::: Records to use

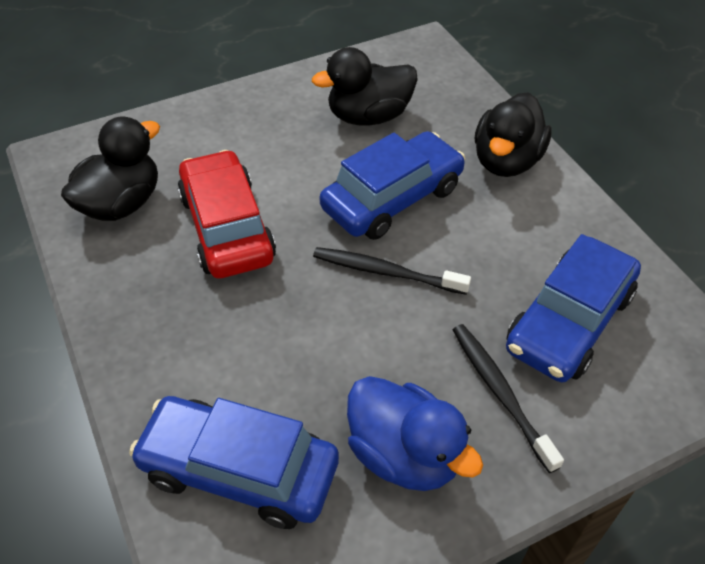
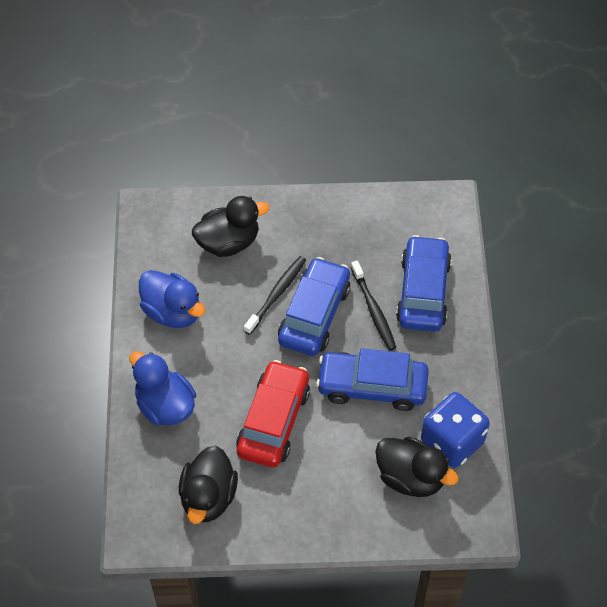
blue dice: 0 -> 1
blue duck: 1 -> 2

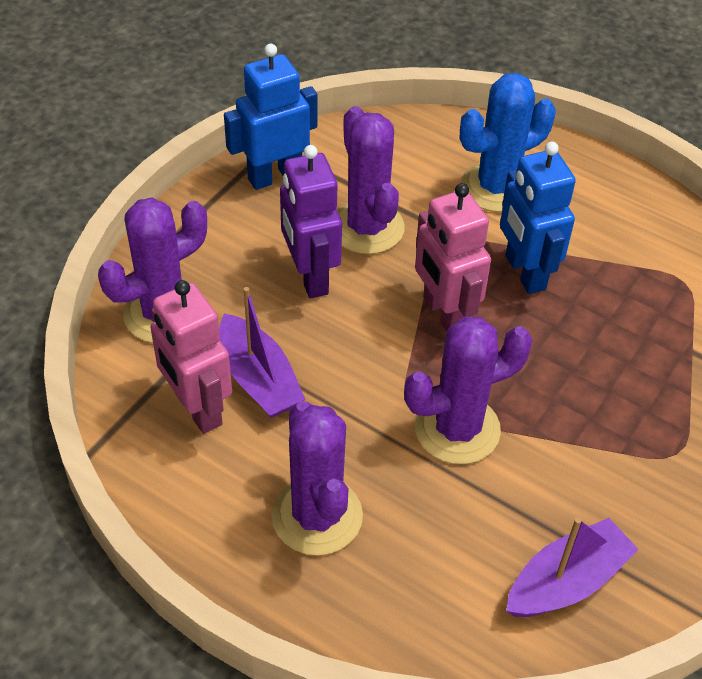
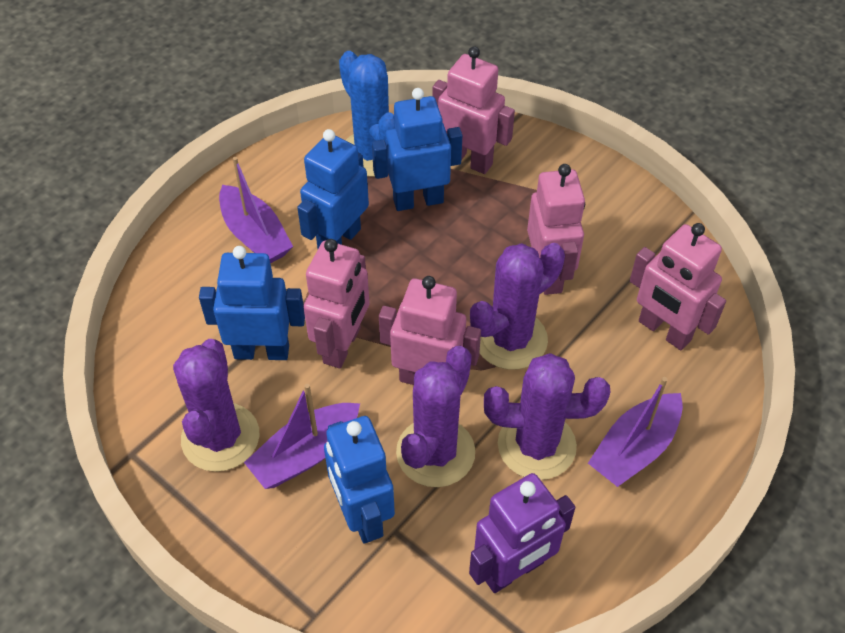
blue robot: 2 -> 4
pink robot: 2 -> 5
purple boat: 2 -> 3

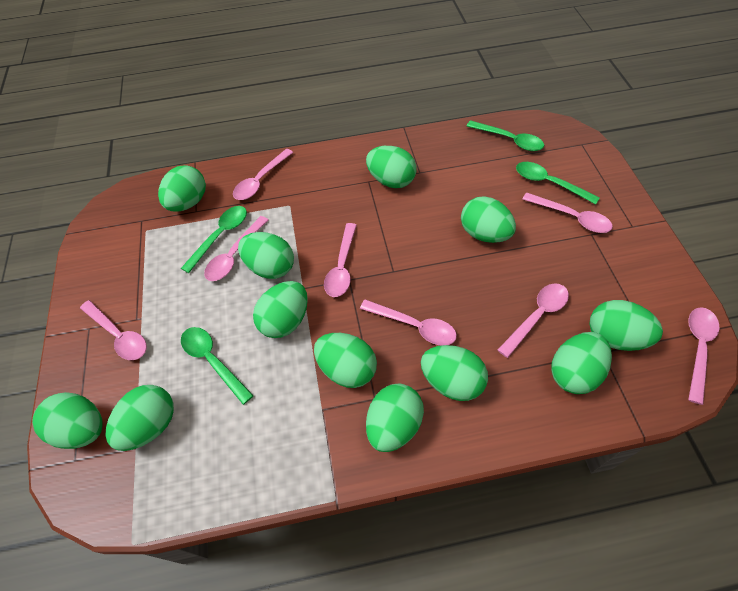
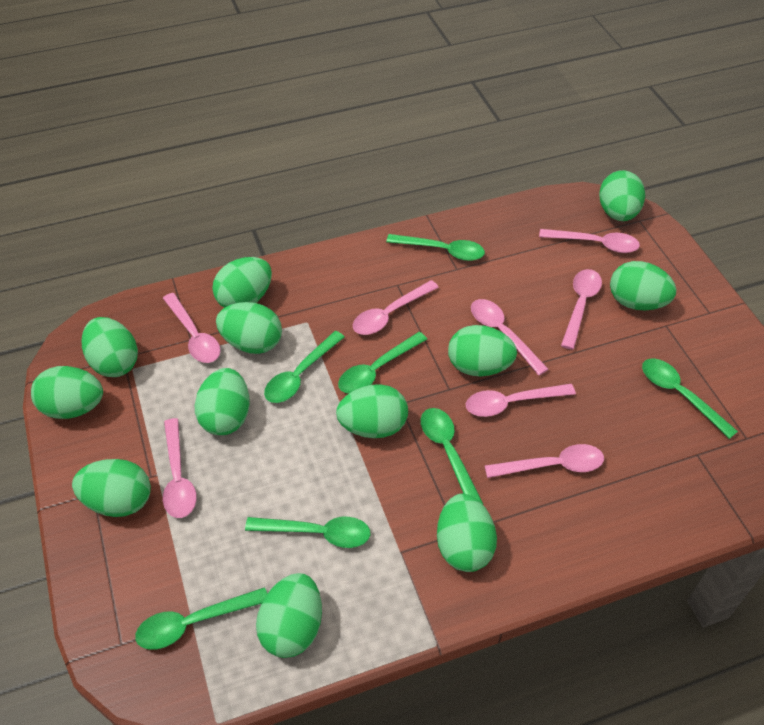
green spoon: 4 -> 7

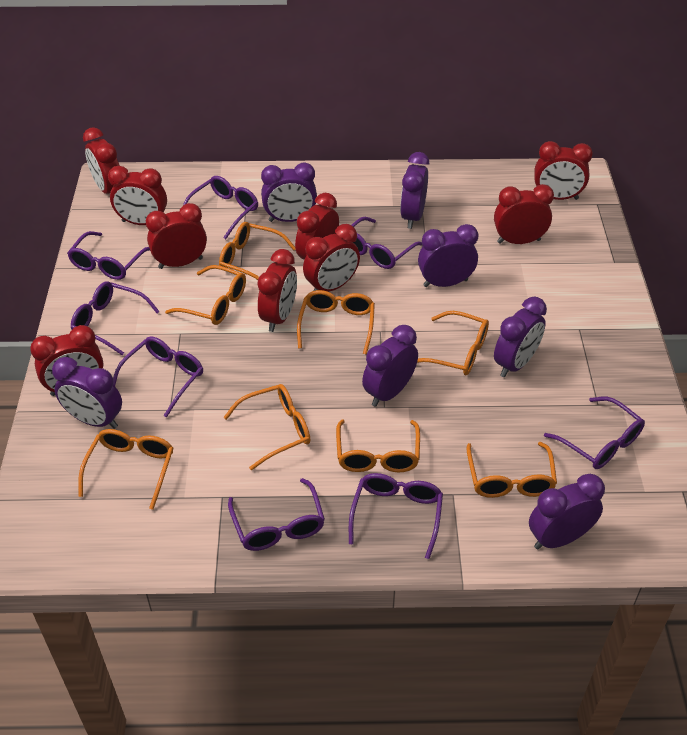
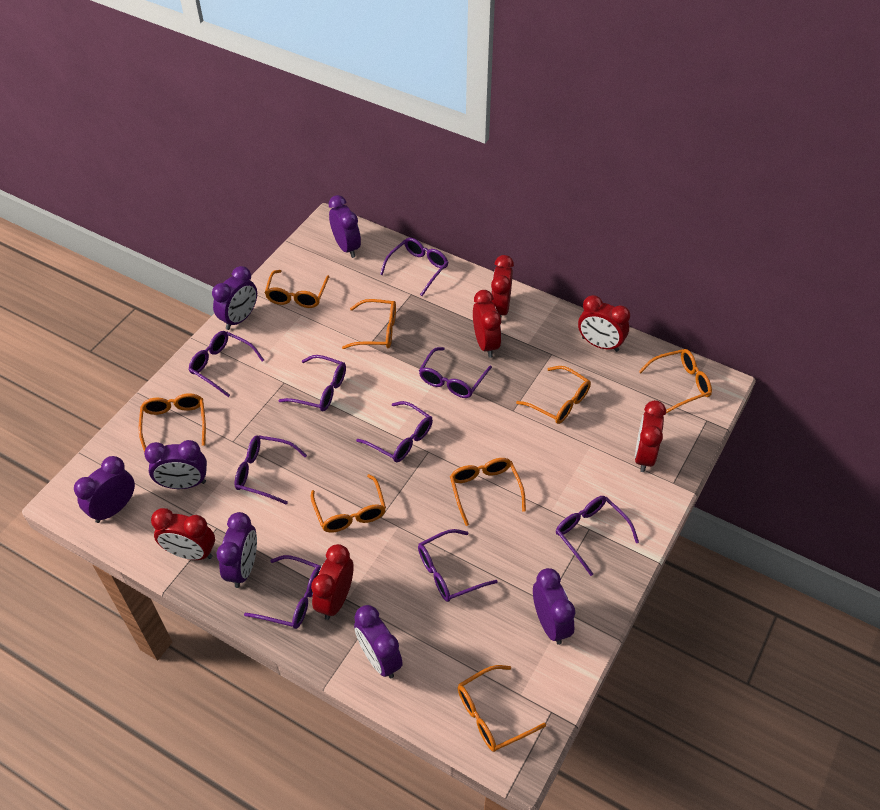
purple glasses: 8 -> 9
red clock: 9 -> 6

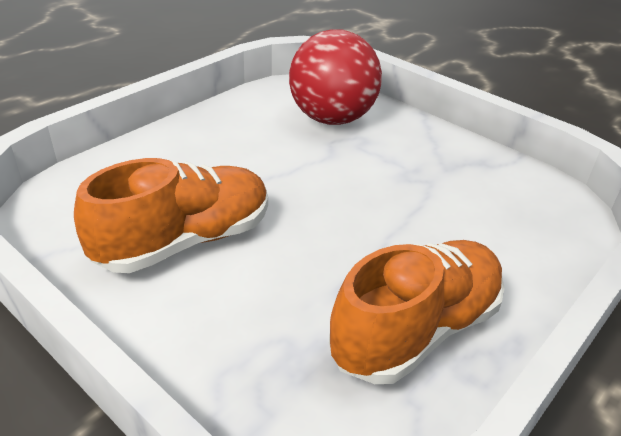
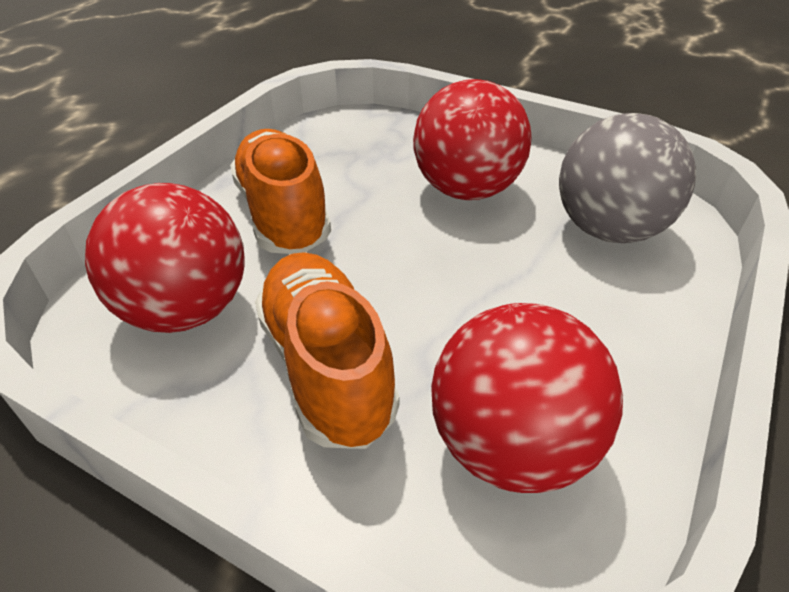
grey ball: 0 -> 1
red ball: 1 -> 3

::::::

* **Aim of the task**
Go through the data and return every word of it verbatim, leaving out the pictures.

* **Solution**
blue dice: 0 -> 1
blue duck: 1 -> 2

blue robot: 2 -> 4
pink robot: 2 -> 5
purple boat: 2 -> 3

green spoon: 4 -> 7

purple glasses: 8 -> 9
red clock: 9 -> 6

grey ball: 0 -> 1
red ball: 1 -> 3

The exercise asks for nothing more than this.